◆ Exercise description
Make a verbatim copy of all the records.

◆ Records for processing
▬▬▬▬▬▬▬▬▬▬

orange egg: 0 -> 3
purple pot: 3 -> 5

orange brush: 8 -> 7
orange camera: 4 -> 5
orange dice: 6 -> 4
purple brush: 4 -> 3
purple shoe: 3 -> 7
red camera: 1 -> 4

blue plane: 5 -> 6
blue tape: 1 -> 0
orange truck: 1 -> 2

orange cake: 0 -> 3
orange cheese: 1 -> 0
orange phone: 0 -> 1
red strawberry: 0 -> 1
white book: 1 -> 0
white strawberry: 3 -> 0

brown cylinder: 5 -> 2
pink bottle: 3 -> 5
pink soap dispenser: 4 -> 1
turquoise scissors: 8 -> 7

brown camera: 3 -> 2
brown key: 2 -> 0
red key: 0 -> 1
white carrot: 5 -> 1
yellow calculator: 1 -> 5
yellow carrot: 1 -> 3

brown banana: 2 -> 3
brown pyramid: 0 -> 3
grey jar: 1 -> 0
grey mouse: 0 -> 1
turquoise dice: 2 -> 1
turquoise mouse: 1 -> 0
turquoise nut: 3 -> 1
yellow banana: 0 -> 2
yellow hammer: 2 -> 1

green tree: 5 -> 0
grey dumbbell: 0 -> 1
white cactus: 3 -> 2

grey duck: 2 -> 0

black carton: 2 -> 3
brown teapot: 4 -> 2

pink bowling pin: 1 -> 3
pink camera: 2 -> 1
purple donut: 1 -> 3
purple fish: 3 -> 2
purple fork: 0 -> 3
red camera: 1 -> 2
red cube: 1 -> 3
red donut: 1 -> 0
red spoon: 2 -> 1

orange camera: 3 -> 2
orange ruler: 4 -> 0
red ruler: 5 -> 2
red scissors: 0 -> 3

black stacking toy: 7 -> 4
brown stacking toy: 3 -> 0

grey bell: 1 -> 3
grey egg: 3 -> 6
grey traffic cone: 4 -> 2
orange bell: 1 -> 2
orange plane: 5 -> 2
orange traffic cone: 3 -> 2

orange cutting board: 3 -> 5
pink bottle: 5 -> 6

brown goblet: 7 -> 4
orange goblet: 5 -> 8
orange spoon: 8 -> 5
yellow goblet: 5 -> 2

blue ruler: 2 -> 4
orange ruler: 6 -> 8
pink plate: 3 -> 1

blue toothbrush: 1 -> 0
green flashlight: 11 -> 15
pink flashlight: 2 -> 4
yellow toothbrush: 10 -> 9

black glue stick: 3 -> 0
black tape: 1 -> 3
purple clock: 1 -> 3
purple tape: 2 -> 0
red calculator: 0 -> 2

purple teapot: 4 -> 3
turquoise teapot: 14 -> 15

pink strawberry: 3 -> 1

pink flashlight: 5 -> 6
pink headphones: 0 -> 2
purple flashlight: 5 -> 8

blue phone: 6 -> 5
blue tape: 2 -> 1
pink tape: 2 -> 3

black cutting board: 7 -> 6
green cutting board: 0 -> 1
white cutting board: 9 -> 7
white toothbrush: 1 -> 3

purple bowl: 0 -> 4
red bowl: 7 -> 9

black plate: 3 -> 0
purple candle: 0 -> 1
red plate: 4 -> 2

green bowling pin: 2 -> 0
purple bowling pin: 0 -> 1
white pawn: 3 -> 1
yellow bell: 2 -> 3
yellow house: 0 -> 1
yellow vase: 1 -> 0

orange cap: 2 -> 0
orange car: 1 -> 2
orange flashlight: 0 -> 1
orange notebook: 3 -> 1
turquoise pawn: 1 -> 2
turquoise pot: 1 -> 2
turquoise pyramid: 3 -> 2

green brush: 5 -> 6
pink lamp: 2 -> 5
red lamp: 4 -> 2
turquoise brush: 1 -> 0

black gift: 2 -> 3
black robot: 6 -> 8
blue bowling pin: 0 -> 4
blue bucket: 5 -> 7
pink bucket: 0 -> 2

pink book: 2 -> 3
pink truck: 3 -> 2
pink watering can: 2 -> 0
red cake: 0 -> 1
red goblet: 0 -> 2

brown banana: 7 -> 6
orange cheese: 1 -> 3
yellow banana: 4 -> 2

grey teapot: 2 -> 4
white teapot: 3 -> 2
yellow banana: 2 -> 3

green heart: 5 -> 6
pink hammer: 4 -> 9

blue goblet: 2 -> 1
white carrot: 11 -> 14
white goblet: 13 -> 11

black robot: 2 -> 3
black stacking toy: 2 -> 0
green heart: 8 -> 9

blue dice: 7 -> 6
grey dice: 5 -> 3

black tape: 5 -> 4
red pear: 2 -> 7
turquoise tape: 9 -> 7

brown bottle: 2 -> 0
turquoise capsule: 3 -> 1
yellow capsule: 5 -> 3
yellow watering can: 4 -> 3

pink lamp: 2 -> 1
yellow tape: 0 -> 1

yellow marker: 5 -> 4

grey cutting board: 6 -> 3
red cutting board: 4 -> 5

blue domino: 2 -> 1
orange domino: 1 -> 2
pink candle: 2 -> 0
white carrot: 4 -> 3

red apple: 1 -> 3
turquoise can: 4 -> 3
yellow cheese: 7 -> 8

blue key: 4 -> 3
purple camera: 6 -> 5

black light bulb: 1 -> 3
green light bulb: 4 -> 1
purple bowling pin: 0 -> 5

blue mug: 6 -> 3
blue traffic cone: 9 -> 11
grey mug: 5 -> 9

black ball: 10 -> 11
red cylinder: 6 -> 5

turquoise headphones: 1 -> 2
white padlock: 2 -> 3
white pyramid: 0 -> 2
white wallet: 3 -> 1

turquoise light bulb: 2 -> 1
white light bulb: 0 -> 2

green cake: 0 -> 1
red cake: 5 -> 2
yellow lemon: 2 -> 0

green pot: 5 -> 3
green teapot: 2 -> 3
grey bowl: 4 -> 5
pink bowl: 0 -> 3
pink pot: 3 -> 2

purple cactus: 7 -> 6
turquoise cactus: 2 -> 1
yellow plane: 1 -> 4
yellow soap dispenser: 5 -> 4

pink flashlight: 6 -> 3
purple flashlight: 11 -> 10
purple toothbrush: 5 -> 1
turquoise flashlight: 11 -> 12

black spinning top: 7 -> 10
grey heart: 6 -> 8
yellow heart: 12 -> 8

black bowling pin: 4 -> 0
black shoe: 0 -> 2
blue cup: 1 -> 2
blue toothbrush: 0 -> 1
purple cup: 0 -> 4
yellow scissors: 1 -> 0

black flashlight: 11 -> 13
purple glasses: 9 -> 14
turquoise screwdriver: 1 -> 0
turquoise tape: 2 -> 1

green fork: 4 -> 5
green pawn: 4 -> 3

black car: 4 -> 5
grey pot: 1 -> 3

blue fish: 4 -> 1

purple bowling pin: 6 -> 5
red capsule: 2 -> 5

▬▬▬▬▬▬▬▬▬▬

◆ Result for this task
orange egg: 0 -> 3
purple pot: 3 -> 5

orange brush: 8 -> 7
orange camera: 4 -> 5
orange dice: 6 -> 4
purple brush: 4 -> 3
purple shoe: 3 -> 7
red camera: 1 -> 4

blue plane: 5 -> 6
blue tape: 1 -> 0
orange truck: 1 -> 2

orange cake: 0 -> 3
orange cheese: 1 -> 0
orange phone: 0 -> 1
red strawberry: 0 -> 1
white book: 1 -> 0
white strawberry: 3 -> 0

brown cylinder: 5 -> 2
pink bottle: 3 -> 5
pink soap dispenser: 4 -> 1
turquoise scissors: 8 -> 7

brown camera: 3 -> 2
brown key: 2 -> 0
red key: 0 -> 1
white carrot: 5 -> 1
yellow calculator: 1 -> 5
yellow carrot: 1 -> 3

brown banana: 2 -> 3
brown pyramid: 0 -> 3
grey jar: 1 -> 0
grey mouse: 0 -> 1
turquoise dice: 2 -> 1
turquoise mouse: 1 -> 0
turquoise nut: 3 -> 1
yellow banana: 0 -> 2
yellow hammer: 2 -> 1

green tree: 5 -> 0
grey dumbbell: 0 -> 1
white cactus: 3 -> 2

grey duck: 2 -> 0

black carton: 2 -> 3
brown teapot: 4 -> 2

pink bowling pin: 1 -> 3
pink camera: 2 -> 1
purple donut: 1 -> 3
purple fish: 3 -> 2
purple fork: 0 -> 3
red camera: 1 -> 2
red cube: 1 -> 3
red donut: 1 -> 0
red spoon: 2 -> 1

orange camera: 3 -> 2
orange ruler: 4 -> 0
red ruler: 5 -> 2
red scissors: 0 -> 3

black stacking toy: 7 -> 4
brown stacking toy: 3 -> 0

grey bell: 1 -> 3
grey egg: 3 -> 6
grey traffic cone: 4 -> 2
orange bell: 1 -> 2
orange plane: 5 -> 2
orange traffic cone: 3 -> 2

orange cutting board: 3 -> 5
pink bottle: 5 -> 6

brown goblet: 7 -> 4
orange goblet: 5 -> 8
orange spoon: 8 -> 5
yellow goblet: 5 -> 2

blue ruler: 2 -> 4
orange ruler: 6 -> 8
pink plate: 3 -> 1

blue toothbrush: 1 -> 0
green flashlight: 11 -> 15
pink flashlight: 2 -> 4
yellow toothbrush: 10 -> 9

black glue stick: 3 -> 0
black tape: 1 -> 3
purple clock: 1 -> 3
purple tape: 2 -> 0
red calculator: 0 -> 2

purple teapot: 4 -> 3
turquoise teapot: 14 -> 15

pink strawberry: 3 -> 1

pink flashlight: 5 -> 6
pink headphones: 0 -> 2
purple flashlight: 5 -> 8

blue phone: 6 -> 5
blue tape: 2 -> 1
pink tape: 2 -> 3

black cutting board: 7 -> 6
green cutting board: 0 -> 1
white cutting board: 9 -> 7
white toothbrush: 1 -> 3

purple bowl: 0 -> 4
red bowl: 7 -> 9

black plate: 3 -> 0
purple candle: 0 -> 1
red plate: 4 -> 2

green bowling pin: 2 -> 0
purple bowling pin: 0 -> 1
white pawn: 3 -> 1
yellow bell: 2 -> 3
yellow house: 0 -> 1
yellow vase: 1 -> 0

orange cap: 2 -> 0
orange car: 1 -> 2
orange flashlight: 0 -> 1
orange notebook: 3 -> 1
turquoise pawn: 1 -> 2
turquoise pot: 1 -> 2
turquoise pyramid: 3 -> 2

green brush: 5 -> 6
pink lamp: 2 -> 5
red lamp: 4 -> 2
turquoise brush: 1 -> 0

black gift: 2 -> 3
black robot: 6 -> 8
blue bowling pin: 0 -> 4
blue bucket: 5 -> 7
pink bucket: 0 -> 2

pink book: 2 -> 3
pink truck: 3 -> 2
pink watering can: 2 -> 0
red cake: 0 -> 1
red goblet: 0 -> 2

brown banana: 7 -> 6
orange cheese: 1 -> 3
yellow banana: 4 -> 2

grey teapot: 2 -> 4
white teapot: 3 -> 2
yellow banana: 2 -> 3

green heart: 5 -> 6
pink hammer: 4 -> 9

blue goblet: 2 -> 1
white carrot: 11 -> 14
white goblet: 13 -> 11

black robot: 2 -> 3
black stacking toy: 2 -> 0
green heart: 8 -> 9

blue dice: 7 -> 6
grey dice: 5 -> 3

black tape: 5 -> 4
red pear: 2 -> 7
turquoise tape: 9 -> 7

brown bottle: 2 -> 0
turquoise capsule: 3 -> 1
yellow capsule: 5 -> 3
yellow watering can: 4 -> 3

pink lamp: 2 -> 1
yellow tape: 0 -> 1

yellow marker: 5 -> 4

grey cutting board: 6 -> 3
red cutting board: 4 -> 5

blue domino: 2 -> 1
orange domino: 1 -> 2
pink candle: 2 -> 0
white carrot: 4 -> 3

red apple: 1 -> 3
turquoise can: 4 -> 3
yellow cheese: 7 -> 8

blue key: 4 -> 3
purple camera: 6 -> 5

black light bulb: 1 -> 3
green light bulb: 4 -> 1
purple bowling pin: 0 -> 5

blue mug: 6 -> 3
blue traffic cone: 9 -> 11
grey mug: 5 -> 9

black ball: 10 -> 11
red cylinder: 6 -> 5

turquoise headphones: 1 -> 2
white padlock: 2 -> 3
white pyramid: 0 -> 2
white wallet: 3 -> 1

turquoise light bulb: 2 -> 1
white light bulb: 0 -> 2

green cake: 0 -> 1
red cake: 5 -> 2
yellow lemon: 2 -> 0

green pot: 5 -> 3
green teapot: 2 -> 3
grey bowl: 4 -> 5
pink bowl: 0 -> 3
pink pot: 3 -> 2

purple cactus: 7 -> 6
turquoise cactus: 2 -> 1
yellow plane: 1 -> 4
yellow soap dispenser: 5 -> 4

pink flashlight: 6 -> 3
purple flashlight: 11 -> 10
purple toothbrush: 5 -> 1
turquoise flashlight: 11 -> 12

black spinning top: 7 -> 10
grey heart: 6 -> 8
yellow heart: 12 -> 8

black bowling pin: 4 -> 0
black shoe: 0 -> 2
blue cup: 1 -> 2
blue toothbrush: 0 -> 1
purple cup: 0 -> 4
yellow scissors: 1 -> 0

black flashlight: 11 -> 13
purple glasses: 9 -> 14
turquoise screwdriver: 1 -> 0
turquoise tape: 2 -> 1

green fork: 4 -> 5
green pawn: 4 -> 3

black car: 4 -> 5
grey pot: 1 -> 3

blue fish: 4 -> 1

purple bowling pin: 6 -> 5
red capsule: 2 -> 5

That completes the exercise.